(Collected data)

=== Section Start ===

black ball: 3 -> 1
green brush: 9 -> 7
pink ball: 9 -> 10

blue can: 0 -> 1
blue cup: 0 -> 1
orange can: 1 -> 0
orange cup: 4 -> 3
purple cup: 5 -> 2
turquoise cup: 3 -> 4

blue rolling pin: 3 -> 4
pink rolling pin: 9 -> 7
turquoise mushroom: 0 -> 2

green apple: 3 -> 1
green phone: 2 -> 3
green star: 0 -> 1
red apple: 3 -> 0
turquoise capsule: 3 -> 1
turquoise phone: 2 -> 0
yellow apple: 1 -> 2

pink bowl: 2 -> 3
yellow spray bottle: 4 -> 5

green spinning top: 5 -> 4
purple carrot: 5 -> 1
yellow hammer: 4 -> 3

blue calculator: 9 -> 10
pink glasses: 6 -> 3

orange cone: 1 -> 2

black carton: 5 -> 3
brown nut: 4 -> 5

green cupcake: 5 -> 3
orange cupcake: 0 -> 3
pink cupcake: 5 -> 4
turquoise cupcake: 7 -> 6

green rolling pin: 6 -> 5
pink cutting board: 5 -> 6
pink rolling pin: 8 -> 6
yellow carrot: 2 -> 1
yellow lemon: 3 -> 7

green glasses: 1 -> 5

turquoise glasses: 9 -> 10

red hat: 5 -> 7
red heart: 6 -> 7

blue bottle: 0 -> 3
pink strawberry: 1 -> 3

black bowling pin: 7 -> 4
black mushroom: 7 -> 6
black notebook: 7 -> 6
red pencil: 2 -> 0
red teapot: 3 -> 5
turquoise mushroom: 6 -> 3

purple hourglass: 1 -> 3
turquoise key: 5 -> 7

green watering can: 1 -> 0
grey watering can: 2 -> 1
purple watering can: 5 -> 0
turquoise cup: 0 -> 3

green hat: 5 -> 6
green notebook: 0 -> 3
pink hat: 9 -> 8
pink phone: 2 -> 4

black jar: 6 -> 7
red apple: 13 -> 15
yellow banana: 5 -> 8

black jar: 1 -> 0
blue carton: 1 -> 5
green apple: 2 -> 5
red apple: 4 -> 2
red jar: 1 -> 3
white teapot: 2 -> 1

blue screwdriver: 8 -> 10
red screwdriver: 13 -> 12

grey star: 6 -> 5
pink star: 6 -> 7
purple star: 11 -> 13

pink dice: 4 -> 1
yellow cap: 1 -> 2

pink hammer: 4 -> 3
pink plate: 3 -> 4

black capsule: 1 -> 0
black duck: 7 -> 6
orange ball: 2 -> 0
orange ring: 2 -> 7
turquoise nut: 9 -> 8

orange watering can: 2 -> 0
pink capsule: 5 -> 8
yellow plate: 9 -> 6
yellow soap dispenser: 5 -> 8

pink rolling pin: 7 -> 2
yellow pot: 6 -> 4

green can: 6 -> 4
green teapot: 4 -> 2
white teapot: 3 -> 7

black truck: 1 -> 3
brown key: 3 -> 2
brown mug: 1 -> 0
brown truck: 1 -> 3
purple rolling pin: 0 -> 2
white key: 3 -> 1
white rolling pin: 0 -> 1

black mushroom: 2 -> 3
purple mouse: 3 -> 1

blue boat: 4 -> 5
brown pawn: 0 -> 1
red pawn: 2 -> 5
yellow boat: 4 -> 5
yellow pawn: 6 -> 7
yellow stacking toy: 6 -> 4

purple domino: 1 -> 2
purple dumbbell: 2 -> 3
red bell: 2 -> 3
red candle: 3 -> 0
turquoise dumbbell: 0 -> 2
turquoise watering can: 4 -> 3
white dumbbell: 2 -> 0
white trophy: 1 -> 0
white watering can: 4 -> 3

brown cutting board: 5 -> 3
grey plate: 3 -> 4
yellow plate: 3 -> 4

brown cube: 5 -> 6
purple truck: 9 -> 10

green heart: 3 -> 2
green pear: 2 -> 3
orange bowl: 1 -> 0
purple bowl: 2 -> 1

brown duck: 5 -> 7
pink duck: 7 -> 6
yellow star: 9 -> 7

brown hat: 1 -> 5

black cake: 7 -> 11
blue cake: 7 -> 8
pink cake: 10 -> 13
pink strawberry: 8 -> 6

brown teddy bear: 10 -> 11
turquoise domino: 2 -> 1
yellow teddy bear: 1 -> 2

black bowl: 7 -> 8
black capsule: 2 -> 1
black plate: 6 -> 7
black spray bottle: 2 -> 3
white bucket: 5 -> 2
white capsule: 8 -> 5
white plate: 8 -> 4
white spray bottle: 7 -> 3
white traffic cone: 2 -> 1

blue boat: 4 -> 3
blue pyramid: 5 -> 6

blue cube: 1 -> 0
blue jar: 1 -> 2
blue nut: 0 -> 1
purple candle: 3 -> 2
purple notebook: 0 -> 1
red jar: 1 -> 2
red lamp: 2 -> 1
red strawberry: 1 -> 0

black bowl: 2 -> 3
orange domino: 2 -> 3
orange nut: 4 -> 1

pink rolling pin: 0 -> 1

=== Section End ===

DIRECTIONS FOR THIS TASK >> All lines above from the one containing "purple mouse: 3 -> 1" to the one containing "brown hat: 1 -> 5" must be repeated exactly, both lines included, and no others.

RESULT OF THIS TASK >>
purple mouse: 3 -> 1

blue boat: 4 -> 5
brown pawn: 0 -> 1
red pawn: 2 -> 5
yellow boat: 4 -> 5
yellow pawn: 6 -> 7
yellow stacking toy: 6 -> 4

purple domino: 1 -> 2
purple dumbbell: 2 -> 3
red bell: 2 -> 3
red candle: 3 -> 0
turquoise dumbbell: 0 -> 2
turquoise watering can: 4 -> 3
white dumbbell: 2 -> 0
white trophy: 1 -> 0
white watering can: 4 -> 3

brown cutting board: 5 -> 3
grey plate: 3 -> 4
yellow plate: 3 -> 4

brown cube: 5 -> 6
purple truck: 9 -> 10

green heart: 3 -> 2
green pear: 2 -> 3
orange bowl: 1 -> 0
purple bowl: 2 -> 1

brown duck: 5 -> 7
pink duck: 7 -> 6
yellow star: 9 -> 7

brown hat: 1 -> 5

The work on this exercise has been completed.